PROBLEM REQUIREMENTS: The answer should be an exact repeat of the stretch of material below from the line containing "brown dumbbell [355,190,400,233] -> none" through the line containing "camera: 65 degrees right, 10 degrees down".
--- START ---
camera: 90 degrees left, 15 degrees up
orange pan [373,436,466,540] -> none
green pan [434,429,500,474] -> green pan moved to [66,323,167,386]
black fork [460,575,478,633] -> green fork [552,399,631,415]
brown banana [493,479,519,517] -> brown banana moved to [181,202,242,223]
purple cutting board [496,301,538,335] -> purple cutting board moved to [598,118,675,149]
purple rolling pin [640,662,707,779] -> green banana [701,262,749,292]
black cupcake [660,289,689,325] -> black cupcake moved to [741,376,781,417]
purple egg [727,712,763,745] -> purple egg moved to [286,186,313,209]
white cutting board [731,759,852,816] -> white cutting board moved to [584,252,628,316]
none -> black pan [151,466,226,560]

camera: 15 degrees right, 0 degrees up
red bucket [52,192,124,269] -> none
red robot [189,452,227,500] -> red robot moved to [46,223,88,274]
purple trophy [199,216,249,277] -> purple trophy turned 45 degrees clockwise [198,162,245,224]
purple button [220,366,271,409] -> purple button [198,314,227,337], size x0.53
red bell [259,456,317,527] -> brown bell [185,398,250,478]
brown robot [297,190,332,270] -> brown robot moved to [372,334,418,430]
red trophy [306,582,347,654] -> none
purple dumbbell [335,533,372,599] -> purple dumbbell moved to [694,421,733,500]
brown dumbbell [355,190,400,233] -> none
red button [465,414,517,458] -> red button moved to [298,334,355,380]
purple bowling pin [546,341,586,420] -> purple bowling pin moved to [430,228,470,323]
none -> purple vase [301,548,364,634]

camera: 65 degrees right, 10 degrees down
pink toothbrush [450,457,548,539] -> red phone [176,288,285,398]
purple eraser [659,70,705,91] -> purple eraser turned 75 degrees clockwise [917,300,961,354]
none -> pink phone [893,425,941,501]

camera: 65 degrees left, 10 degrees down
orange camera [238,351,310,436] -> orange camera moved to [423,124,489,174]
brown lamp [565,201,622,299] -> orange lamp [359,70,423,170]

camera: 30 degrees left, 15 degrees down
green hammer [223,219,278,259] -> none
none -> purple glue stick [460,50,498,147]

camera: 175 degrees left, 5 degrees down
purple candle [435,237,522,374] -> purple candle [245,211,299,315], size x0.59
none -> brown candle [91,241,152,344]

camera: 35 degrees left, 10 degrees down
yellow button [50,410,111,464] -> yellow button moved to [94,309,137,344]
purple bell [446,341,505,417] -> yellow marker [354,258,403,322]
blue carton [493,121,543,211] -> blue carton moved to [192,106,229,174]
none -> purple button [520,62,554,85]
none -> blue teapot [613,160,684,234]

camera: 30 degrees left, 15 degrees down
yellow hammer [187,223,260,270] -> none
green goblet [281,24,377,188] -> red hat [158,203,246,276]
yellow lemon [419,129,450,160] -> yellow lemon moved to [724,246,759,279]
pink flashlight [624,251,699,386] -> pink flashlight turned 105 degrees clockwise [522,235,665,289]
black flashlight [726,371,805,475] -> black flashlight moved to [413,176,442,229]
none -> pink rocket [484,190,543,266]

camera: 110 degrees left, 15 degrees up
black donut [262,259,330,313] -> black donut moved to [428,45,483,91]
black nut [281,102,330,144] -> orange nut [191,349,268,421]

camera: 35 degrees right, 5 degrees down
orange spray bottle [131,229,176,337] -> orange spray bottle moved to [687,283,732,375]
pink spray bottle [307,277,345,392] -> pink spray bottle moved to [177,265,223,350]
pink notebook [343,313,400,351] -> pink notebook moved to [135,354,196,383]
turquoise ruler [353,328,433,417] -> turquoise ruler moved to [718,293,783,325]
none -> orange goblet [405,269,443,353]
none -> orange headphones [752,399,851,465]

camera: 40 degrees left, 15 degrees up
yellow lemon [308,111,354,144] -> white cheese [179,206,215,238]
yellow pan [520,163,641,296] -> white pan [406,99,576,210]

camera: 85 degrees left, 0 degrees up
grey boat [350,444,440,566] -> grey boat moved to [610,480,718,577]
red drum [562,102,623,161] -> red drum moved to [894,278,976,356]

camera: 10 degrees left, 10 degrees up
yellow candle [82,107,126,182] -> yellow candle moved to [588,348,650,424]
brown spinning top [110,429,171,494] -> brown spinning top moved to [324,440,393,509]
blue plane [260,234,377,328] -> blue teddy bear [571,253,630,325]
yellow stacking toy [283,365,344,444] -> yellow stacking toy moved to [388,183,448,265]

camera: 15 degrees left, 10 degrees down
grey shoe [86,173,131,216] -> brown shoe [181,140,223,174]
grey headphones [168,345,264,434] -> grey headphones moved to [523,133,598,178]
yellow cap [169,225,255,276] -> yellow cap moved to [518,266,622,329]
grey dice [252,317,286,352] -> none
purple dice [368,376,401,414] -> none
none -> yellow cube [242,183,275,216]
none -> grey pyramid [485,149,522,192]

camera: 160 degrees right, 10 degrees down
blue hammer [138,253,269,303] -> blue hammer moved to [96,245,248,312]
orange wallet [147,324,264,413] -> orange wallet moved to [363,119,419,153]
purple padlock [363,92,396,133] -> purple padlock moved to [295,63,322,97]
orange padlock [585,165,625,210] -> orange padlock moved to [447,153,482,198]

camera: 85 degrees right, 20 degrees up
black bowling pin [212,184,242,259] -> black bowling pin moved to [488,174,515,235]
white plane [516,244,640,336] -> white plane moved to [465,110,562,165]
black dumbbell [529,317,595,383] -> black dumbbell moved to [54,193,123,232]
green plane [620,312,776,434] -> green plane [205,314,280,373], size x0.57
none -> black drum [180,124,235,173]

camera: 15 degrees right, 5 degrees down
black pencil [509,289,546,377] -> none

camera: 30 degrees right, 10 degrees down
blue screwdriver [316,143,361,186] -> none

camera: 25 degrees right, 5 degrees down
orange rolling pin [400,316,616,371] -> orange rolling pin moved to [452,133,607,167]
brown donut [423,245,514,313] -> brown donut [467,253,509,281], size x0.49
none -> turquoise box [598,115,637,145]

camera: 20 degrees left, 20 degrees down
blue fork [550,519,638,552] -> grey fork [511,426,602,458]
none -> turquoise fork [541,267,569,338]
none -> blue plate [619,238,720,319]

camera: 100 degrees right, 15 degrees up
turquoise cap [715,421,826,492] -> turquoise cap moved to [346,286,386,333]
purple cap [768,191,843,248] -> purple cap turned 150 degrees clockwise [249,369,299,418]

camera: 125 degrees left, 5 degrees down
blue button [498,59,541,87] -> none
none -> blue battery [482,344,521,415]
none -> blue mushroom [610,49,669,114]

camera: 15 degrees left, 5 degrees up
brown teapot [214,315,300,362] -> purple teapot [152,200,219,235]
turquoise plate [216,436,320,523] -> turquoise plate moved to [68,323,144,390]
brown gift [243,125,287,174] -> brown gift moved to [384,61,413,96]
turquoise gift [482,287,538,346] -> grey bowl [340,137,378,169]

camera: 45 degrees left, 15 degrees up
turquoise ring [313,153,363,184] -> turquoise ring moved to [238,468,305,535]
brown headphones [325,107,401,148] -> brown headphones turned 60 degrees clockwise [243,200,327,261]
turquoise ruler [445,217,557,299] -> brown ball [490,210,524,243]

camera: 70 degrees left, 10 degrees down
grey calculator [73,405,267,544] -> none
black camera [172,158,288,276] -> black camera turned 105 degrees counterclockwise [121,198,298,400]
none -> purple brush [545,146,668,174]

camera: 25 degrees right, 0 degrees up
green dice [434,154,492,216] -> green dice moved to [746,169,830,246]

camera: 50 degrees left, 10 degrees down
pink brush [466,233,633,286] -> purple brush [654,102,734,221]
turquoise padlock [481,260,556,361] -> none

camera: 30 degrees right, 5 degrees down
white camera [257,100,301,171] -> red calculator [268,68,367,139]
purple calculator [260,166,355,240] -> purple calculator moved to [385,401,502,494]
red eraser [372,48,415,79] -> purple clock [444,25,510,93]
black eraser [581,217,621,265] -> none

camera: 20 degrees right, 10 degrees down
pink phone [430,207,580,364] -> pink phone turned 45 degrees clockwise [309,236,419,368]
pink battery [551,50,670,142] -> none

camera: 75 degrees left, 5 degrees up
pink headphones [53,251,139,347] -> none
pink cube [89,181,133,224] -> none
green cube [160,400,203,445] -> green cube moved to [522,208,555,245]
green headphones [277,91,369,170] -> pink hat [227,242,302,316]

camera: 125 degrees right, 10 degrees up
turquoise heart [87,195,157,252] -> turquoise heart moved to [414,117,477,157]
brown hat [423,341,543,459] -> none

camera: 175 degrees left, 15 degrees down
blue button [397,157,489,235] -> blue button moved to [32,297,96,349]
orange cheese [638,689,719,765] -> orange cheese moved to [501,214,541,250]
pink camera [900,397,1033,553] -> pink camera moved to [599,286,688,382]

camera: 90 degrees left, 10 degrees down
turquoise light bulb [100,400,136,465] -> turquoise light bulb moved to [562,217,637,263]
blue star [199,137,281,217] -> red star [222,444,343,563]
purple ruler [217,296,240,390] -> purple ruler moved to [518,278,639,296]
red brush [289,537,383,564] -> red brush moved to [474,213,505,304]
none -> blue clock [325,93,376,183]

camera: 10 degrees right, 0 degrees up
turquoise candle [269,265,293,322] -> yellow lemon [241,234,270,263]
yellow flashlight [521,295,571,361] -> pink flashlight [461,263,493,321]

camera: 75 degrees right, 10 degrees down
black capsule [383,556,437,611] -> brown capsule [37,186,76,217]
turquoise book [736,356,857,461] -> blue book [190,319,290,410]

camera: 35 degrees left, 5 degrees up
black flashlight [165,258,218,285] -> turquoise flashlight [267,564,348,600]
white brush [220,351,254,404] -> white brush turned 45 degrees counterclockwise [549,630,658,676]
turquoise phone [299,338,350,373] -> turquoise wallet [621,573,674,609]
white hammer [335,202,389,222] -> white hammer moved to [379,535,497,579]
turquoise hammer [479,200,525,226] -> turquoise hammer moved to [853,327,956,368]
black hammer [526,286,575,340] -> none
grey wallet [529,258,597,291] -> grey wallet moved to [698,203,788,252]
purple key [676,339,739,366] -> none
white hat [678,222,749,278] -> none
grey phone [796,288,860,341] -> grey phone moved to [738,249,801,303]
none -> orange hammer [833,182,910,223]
--- END ---
WRITTEN ANSWER:
brown dumbbell [355,190,400,233] -> none
red button [465,414,517,458] -> red button moved to [298,334,355,380]
purple bowling pin [546,341,586,420] -> purple bowling pin moved to [430,228,470,323]
none -> purple vase [301,548,364,634]

camera: 65 degrees right, 10 degrees down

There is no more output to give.